From the line that has "(438, 407) = (173, 223): none" down to the last line of the data below, set down every line exactly, but none of the pictures.

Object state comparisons
══════════
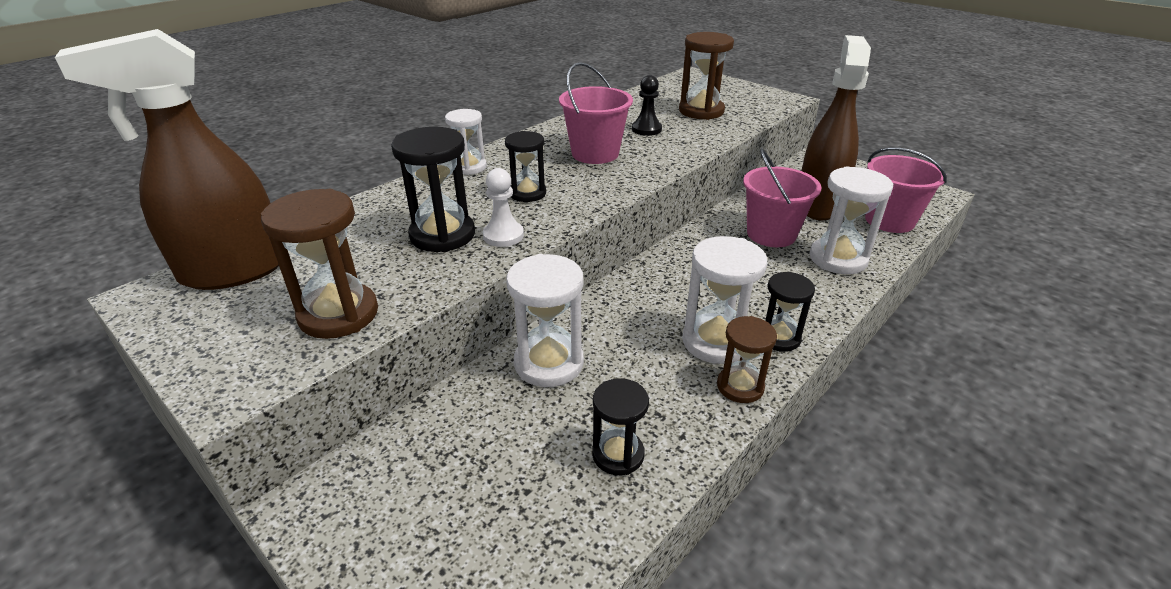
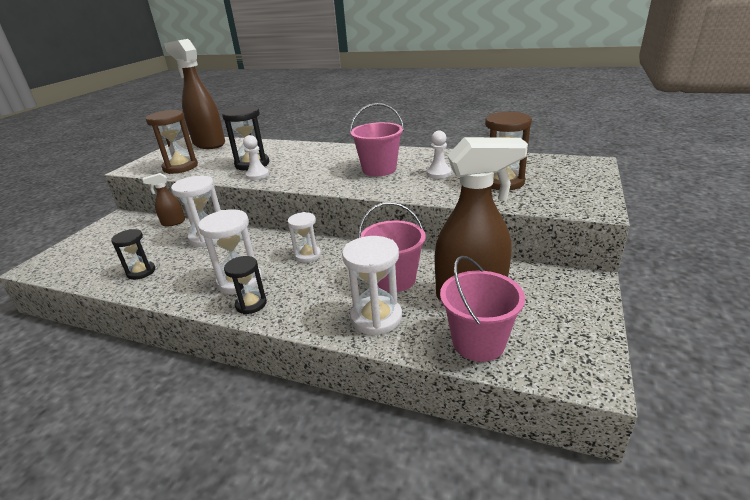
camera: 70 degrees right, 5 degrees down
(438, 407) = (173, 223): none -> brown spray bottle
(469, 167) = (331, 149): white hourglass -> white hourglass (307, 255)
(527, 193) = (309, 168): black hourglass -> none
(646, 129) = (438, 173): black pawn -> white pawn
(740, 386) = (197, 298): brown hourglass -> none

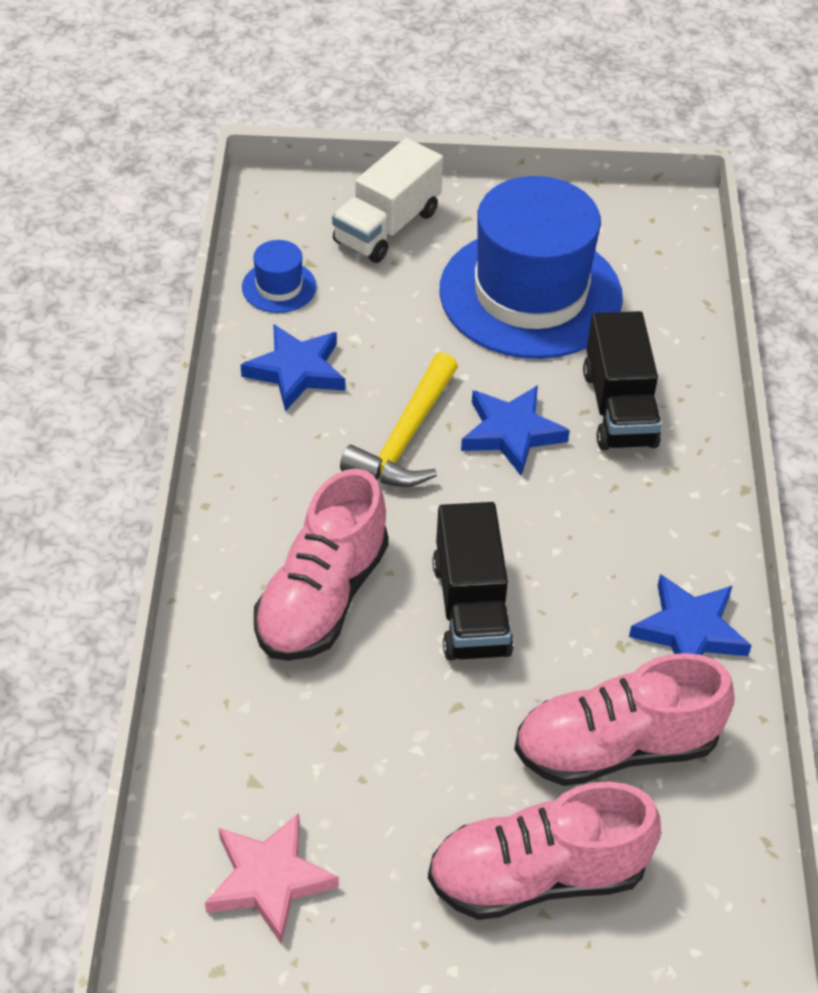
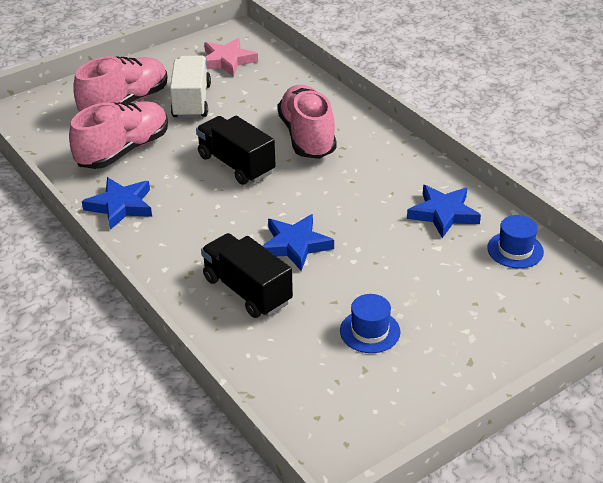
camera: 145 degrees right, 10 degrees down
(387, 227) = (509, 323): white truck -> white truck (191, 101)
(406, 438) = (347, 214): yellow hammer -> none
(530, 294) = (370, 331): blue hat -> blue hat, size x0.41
══════════
** Result of the exercise **
(438, 407) = (173, 223): none -> brown spray bottle
(469, 167) = (331, 149): white hourglass -> white hourglass (307, 255)
(527, 193) = (309, 168): black hourglass -> none
(646, 129) = (438, 173): black pawn -> white pawn
(740, 386) = (197, 298): brown hourglass -> none

camera: 145 degrees right, 10 degrees down
(387, 227) = (509, 323): white truck -> white truck (191, 101)
(406, 438) = (347, 214): yellow hammer -> none
(530, 294) = (370, 331): blue hat -> blue hat, size x0.41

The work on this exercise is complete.